*WORK REQUIRED*:
The records are to be repeated in full, with the images removed.

Coordinate-based object records
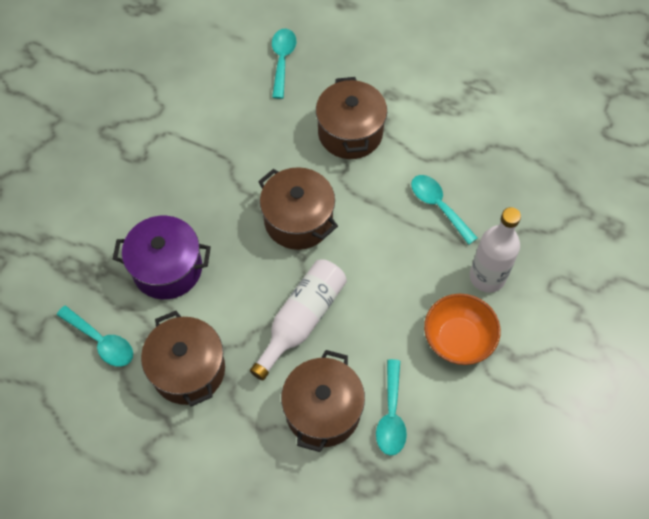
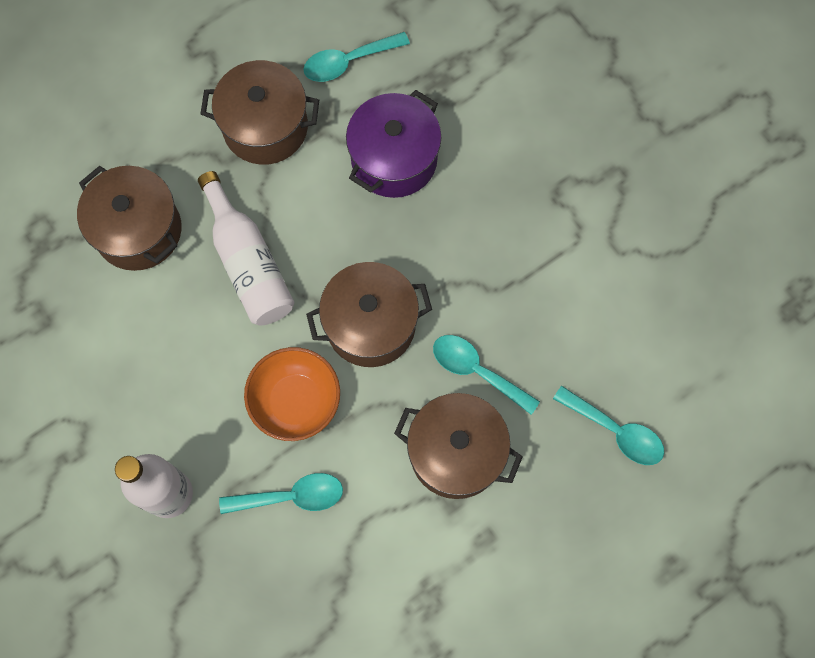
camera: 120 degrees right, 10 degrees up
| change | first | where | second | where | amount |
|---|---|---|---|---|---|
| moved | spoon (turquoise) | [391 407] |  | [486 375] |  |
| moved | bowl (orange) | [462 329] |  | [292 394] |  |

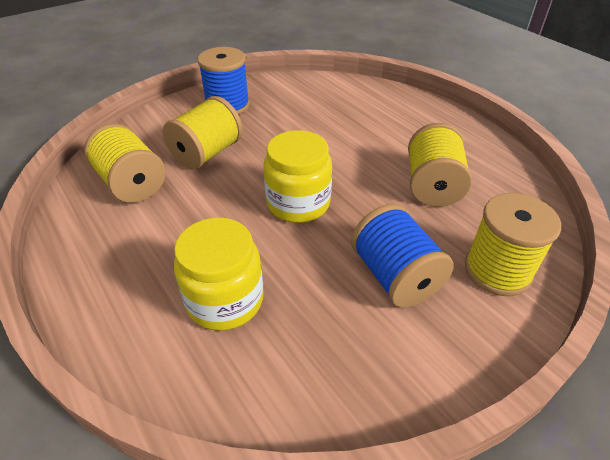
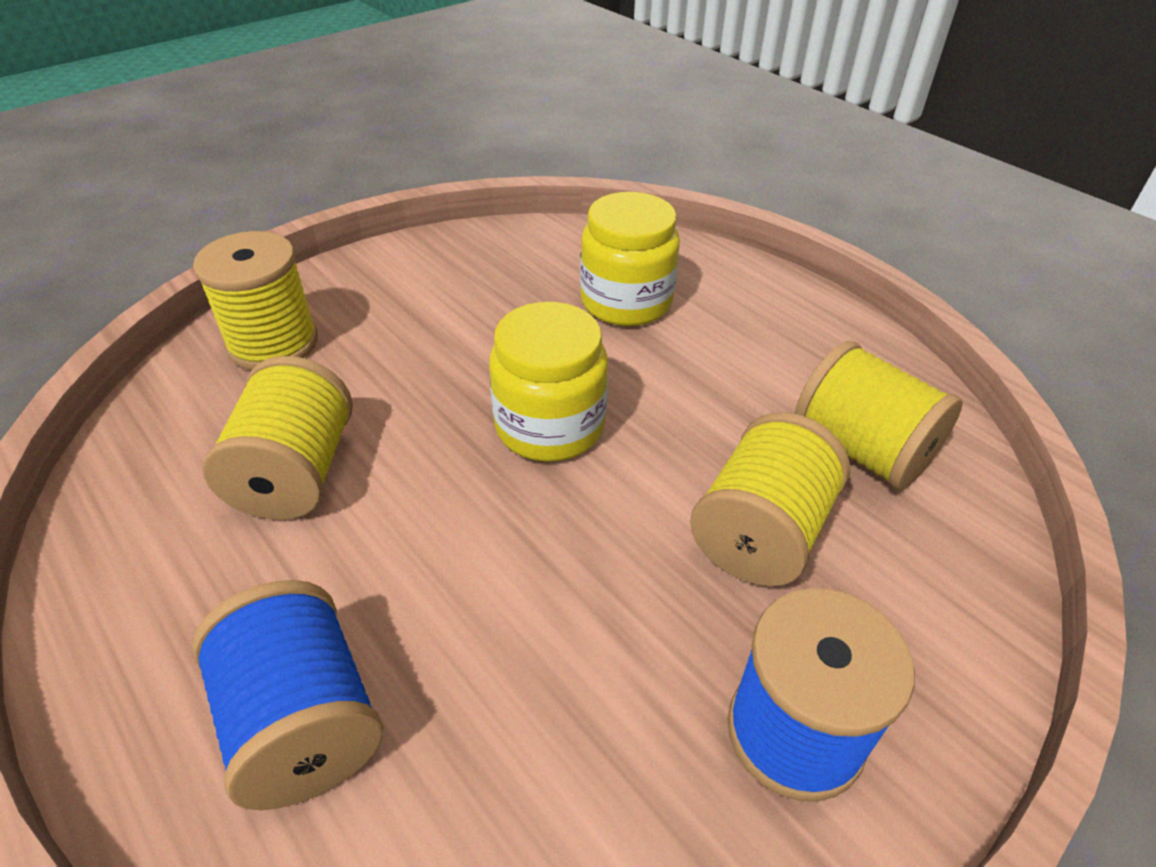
camera: 175 degrees right, 0 degrees up
| change | first | where | second | where | amount |
|---|---|---|---|---|---|
| moved | spool (blue) | [402 256] |  | [287 695] |  |

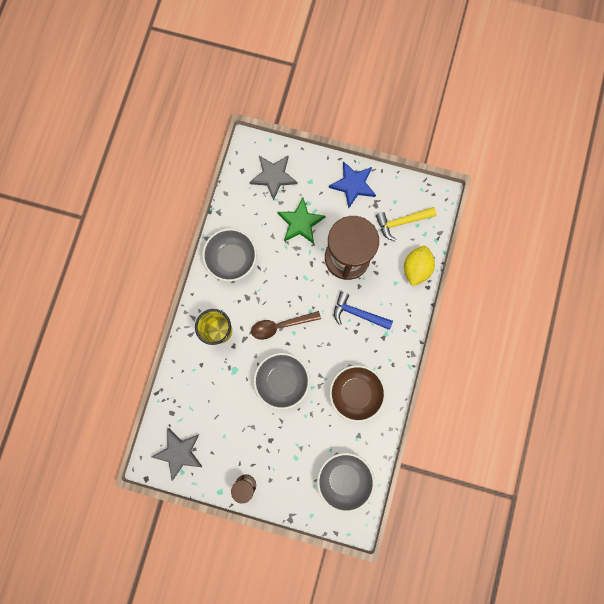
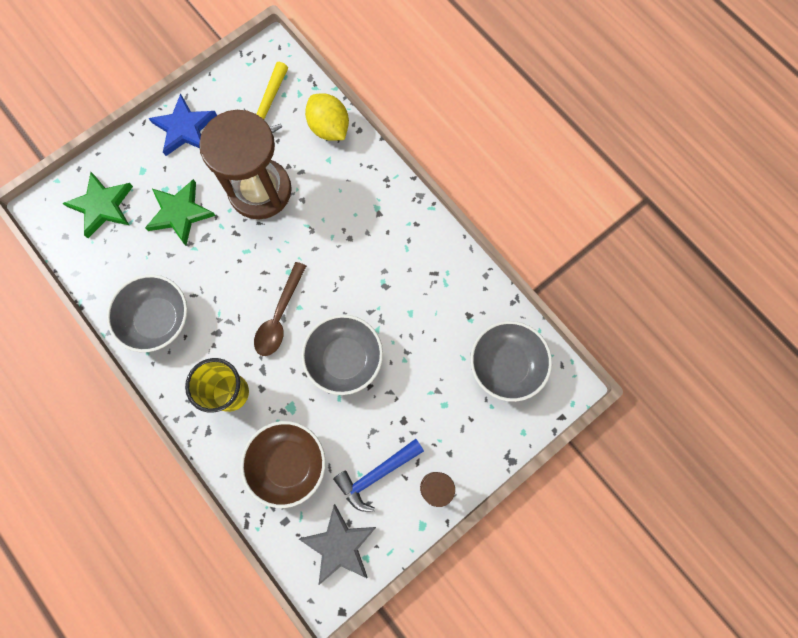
camera: 55 degrees left, 5 degrees down
| change | first | where | second | where | amount |
|---|---|---|---|---|---|
| moved | bowl (brown) | [358 393] |  | [283 464] |  |
| moved | hammer (blue) | [363 311] |  | [378 475] |  |
| recoloured | star (grey) | [273 178] | star (green) | [97 205] |  |

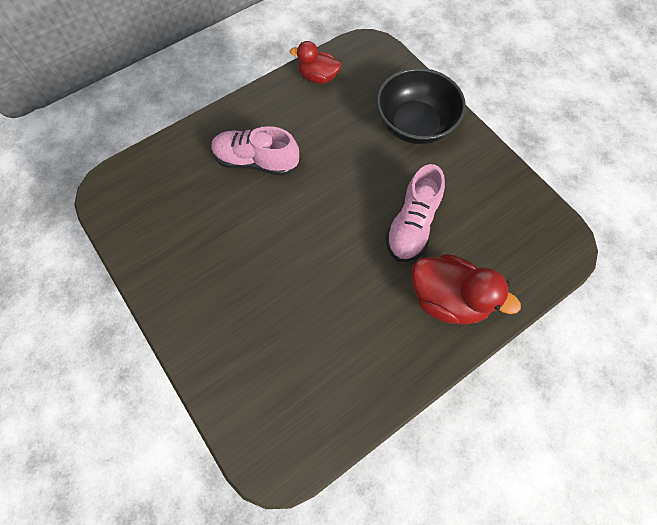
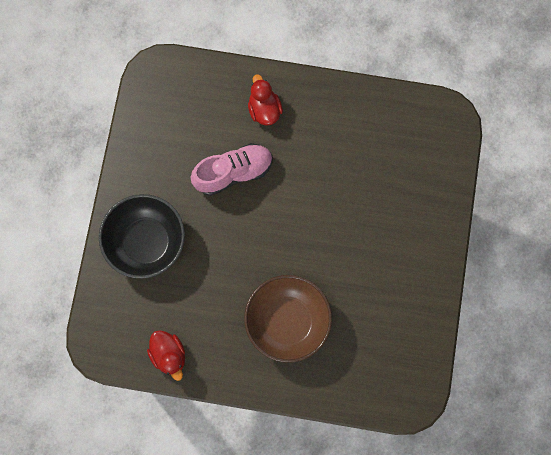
camera: 135 degrees left, 10 degrees up
| change | first | where | second | where | amount |
|---|---|---|---|---|---|
| replaced | shoe (pink) | [255 151] | bowl (brown) | [288 319] |  |
| resized | duck (red) | [466 289] |  | [265 100] | x0.63 |

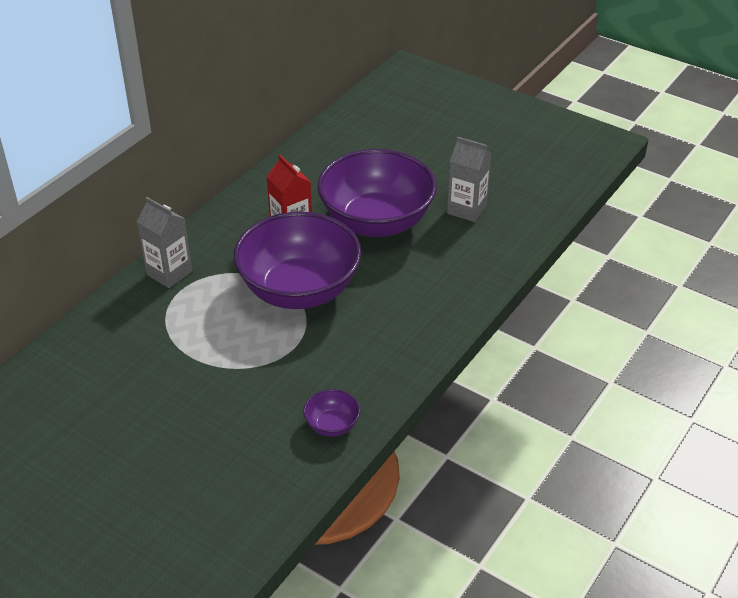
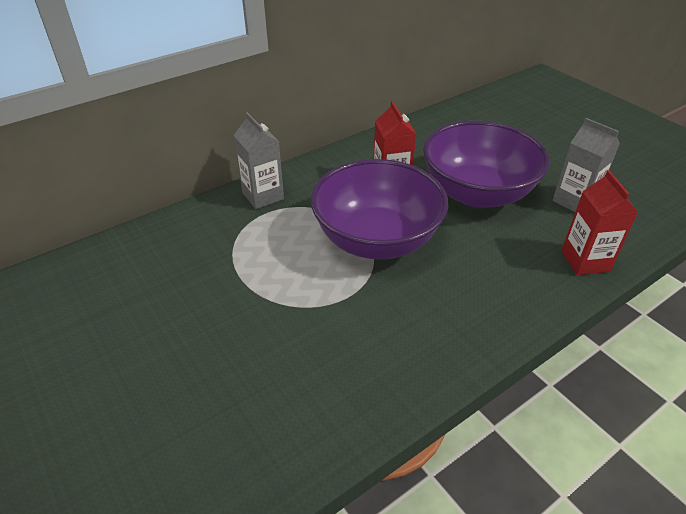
camera: 20 degrees right, 0 degrees up
| change | first | where | second | where | amount |
|---|---|---|---|---|---|
| removed | bowl (purple) | [331 413] |  |  |  |
| added |  |  | carton (red) | [599 222] |  |

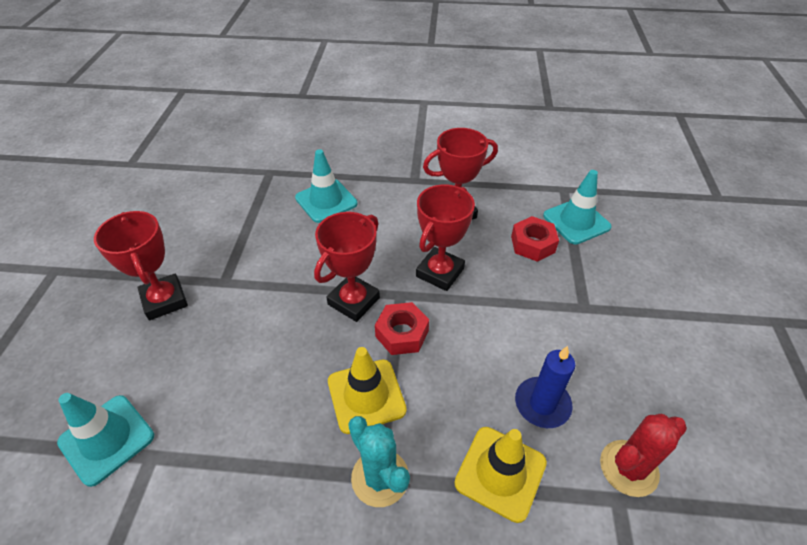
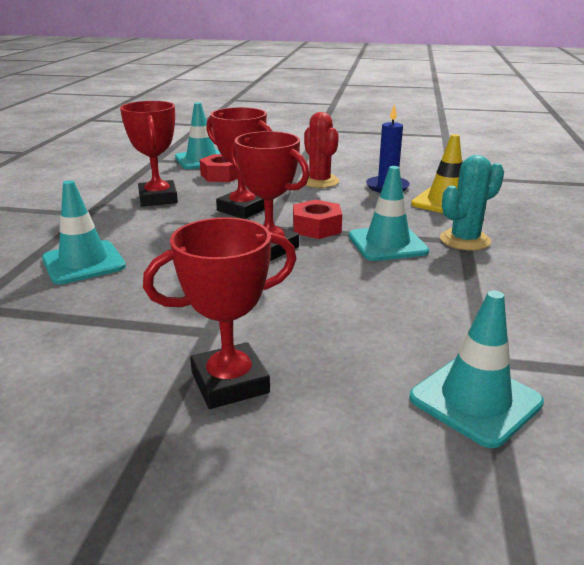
camera: 85 degrees left, 20 degrees down
| change | first | where | second | where | amount |
|---|---|---|---|---|---|
| moved | cactus (red) | [643 455] |  | [319 150] |  |
| recoloured | traffic cone (yellow) | [367 390] | traffic cone (turquoise) | [389 213] |  |

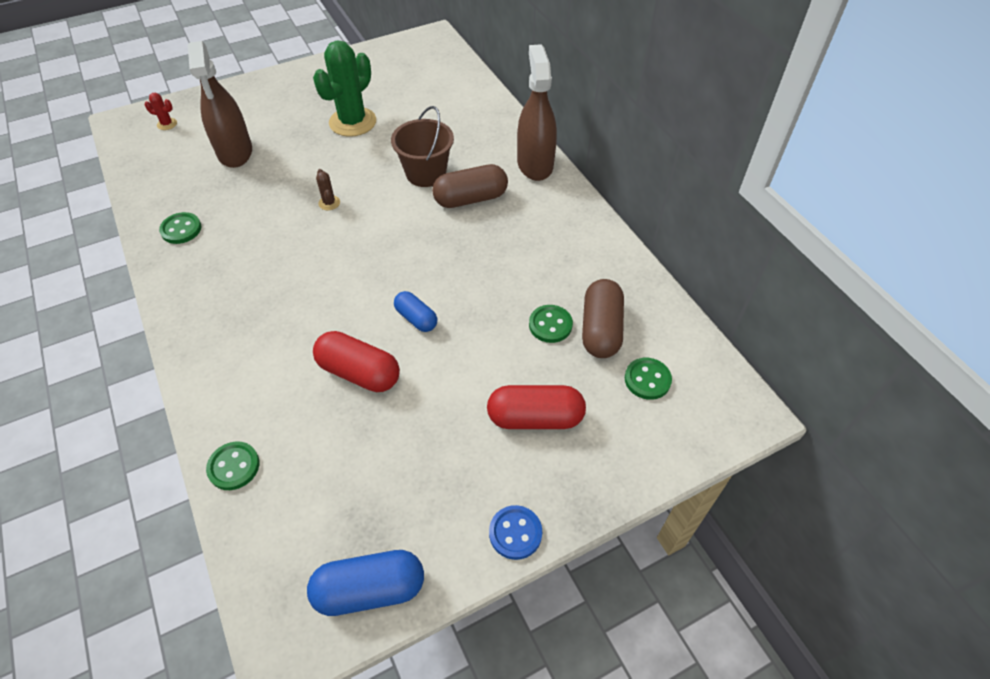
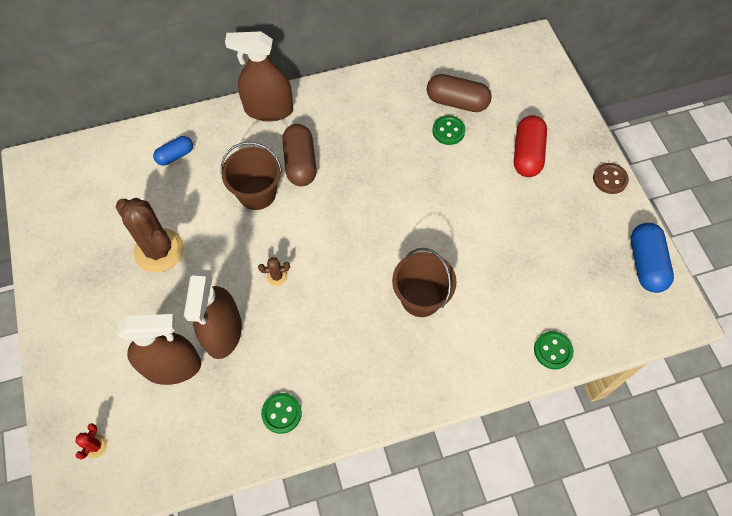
camera: 80 degrees left, 10 degrees up
| change | first | where | second | where | amount |
|---|---|---|---|---|---|
| removed | capsule (red) | [356 361] |  |  |  |
| removed | button (green) | [648 379] |  |  |  |
| added |  |  | spray bottle (brown) | [213 314] |  |
| added |  |  | bucket (brown) | [424 282] |  |
| moved | capsule (blue) | [416 311] |  | [173 151] |  |
| recoloured | cactus (green) | [344 89] | cactus (brown) | [150 235] |  |
| recoloured | button (blue) | [515 532] | button (brown) | [611 178] |  |

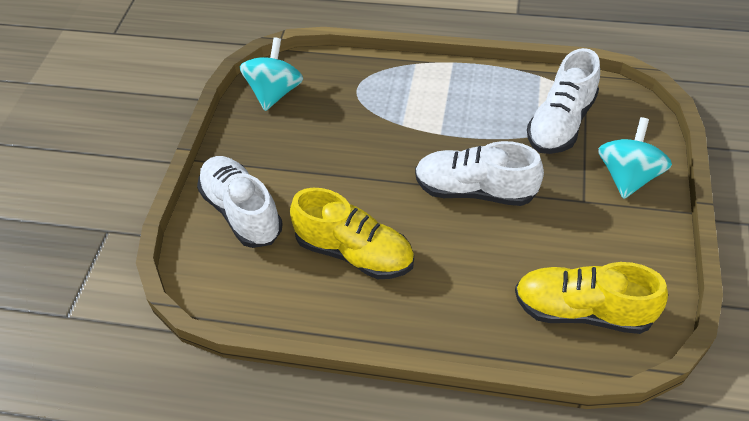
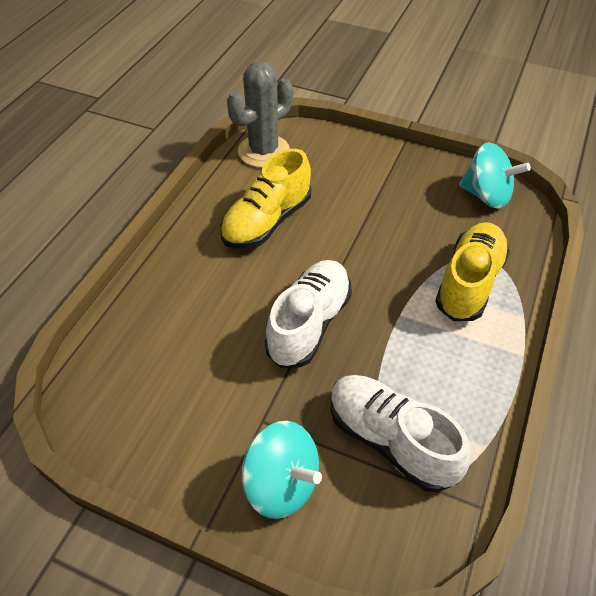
camera: 100 degrees right, 0 degrees up
| change | first | where | second | where | amount |
|---|---|---|---|---|---|
| removed | shoe (white) | [240 202] |  |  |  |
| added |  |  | cactus (grey) | [260 114] |  |
| moved | shoe (yellow) | [591 298] |  | [472 271] |  |

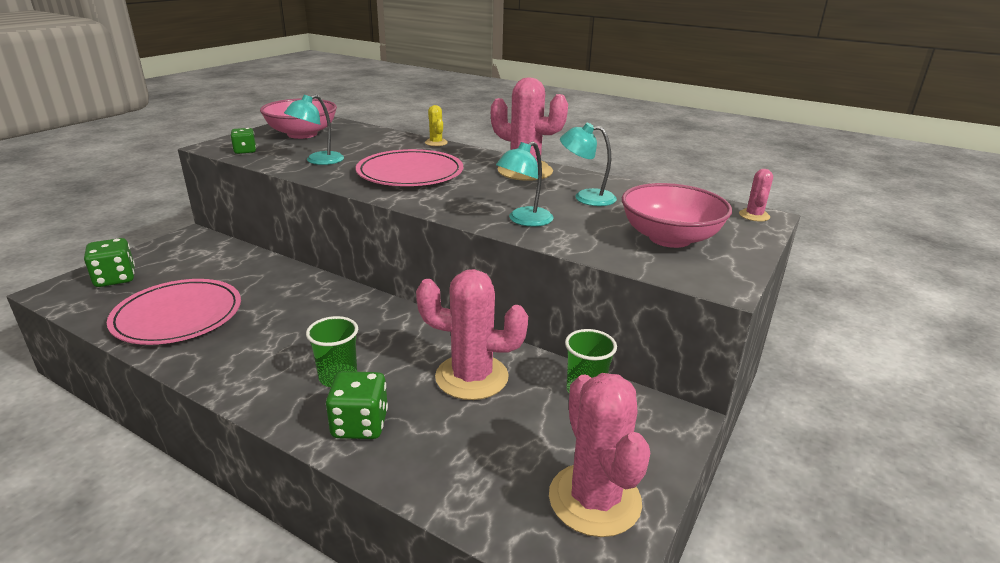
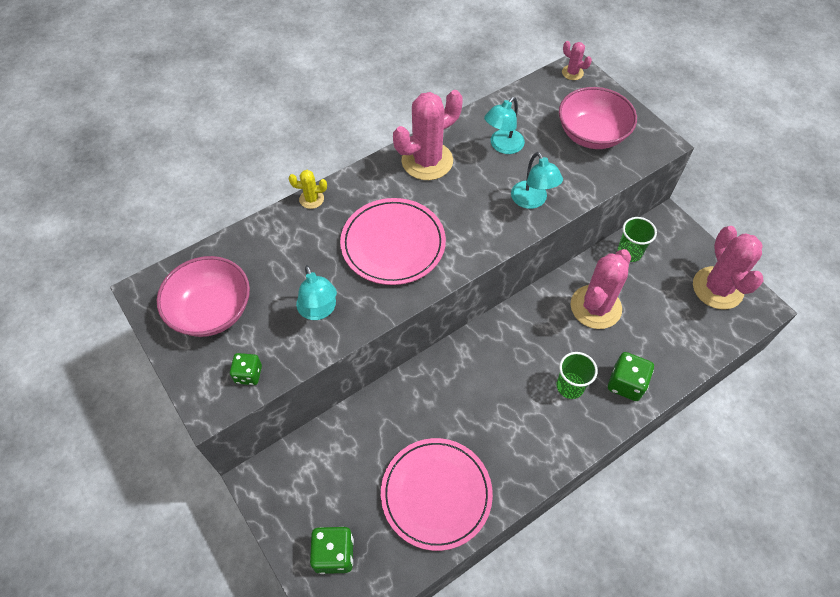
camera: 65 degrees left, 30 degrees up
| change | first | where | second | where | amount |
|---|---|---|---|---|---|
| turned | cactus (pink) | [599 455] |  | [728 267] | 75 degrees clockwise |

*ANSWER TO THIS EXERCISE*:
camera: 120 degrees right, 10 degrees up
| change | first | where | second | where | amount |
|---|---|---|---|---|---|
| moved | spoon (turquoise) | [391 407] |  | [486 375] |  |
| moved | bowl (orange) | [462 329] |  | [292 394] |  |

camera: 175 degrees right, 0 degrees up
| change | first | where | second | where | amount |
|---|---|---|---|---|---|
| moved | spool (blue) | [402 256] |  | [287 695] |  |

camera: 55 degrees left, 5 degrees down
| change | first | where | second | where | amount |
|---|---|---|---|---|---|
| moved | bowl (brown) | [358 393] |  | [283 464] |  |
| moved | hammer (blue) | [363 311] |  | [378 475] |  |
| recoloured | star (grey) | [273 178] | star (green) | [97 205] |  |

camera: 135 degrees left, 10 degrees up
| change | first | where | second | where | amount |
|---|---|---|---|---|---|
| replaced | shoe (pink) | [255 151] | bowl (brown) | [288 319] |  |
| resized | duck (red) | [466 289] |  | [265 100] | x0.63 |

camera: 20 degrees right, 0 degrees up
| change | first | where | second | where | amount |
|---|---|---|---|---|---|
| removed | bowl (purple) | [331 413] |  |  |  |
| added |  |  | carton (red) | [599 222] |  |

camera: 85 degrees left, 20 degrees down
| change | first | where | second | where | amount |
|---|---|---|---|---|---|
| moved | cactus (red) | [643 455] |  | [319 150] |  |
| recoloured | traffic cone (yellow) | [367 390] | traffic cone (turquoise) | [389 213] |  |

camera: 80 degrees left, 10 degrees up
| change | first | where | second | where | amount |
|---|---|---|---|---|---|
| removed | capsule (red) | [356 361] |  |  |  |
| removed | button (green) | [648 379] |  |  |  |
| added |  |  | spray bottle (brown) | [213 314] |  |
| added |  |  | bucket (brown) | [424 282] |  |
| moved | capsule (blue) | [416 311] |  | [173 151] |  |
| recoloured | cactus (green) | [344 89] | cactus (brown) | [150 235] |  |
| recoloured | button (blue) | [515 532] | button (brown) | [611 178] |  |

camera: 100 degrees right, 0 degrees up
| change | first | where | second | where | amount |
|---|---|---|---|---|---|
| removed | shoe (white) | [240 202] |  |  |  |
| added |  |  | cactus (grey) | [260 114] |  |
| moved | shoe (yellow) | [591 298] |  | [472 271] |  |

camera: 65 degrees left, 30 degrees up
| change | first | where | second | where | amount |
|---|---|---|---|---|---|
| turned | cactus (pink) | [599 455] |  | [728 267] | 75 degrees clockwise |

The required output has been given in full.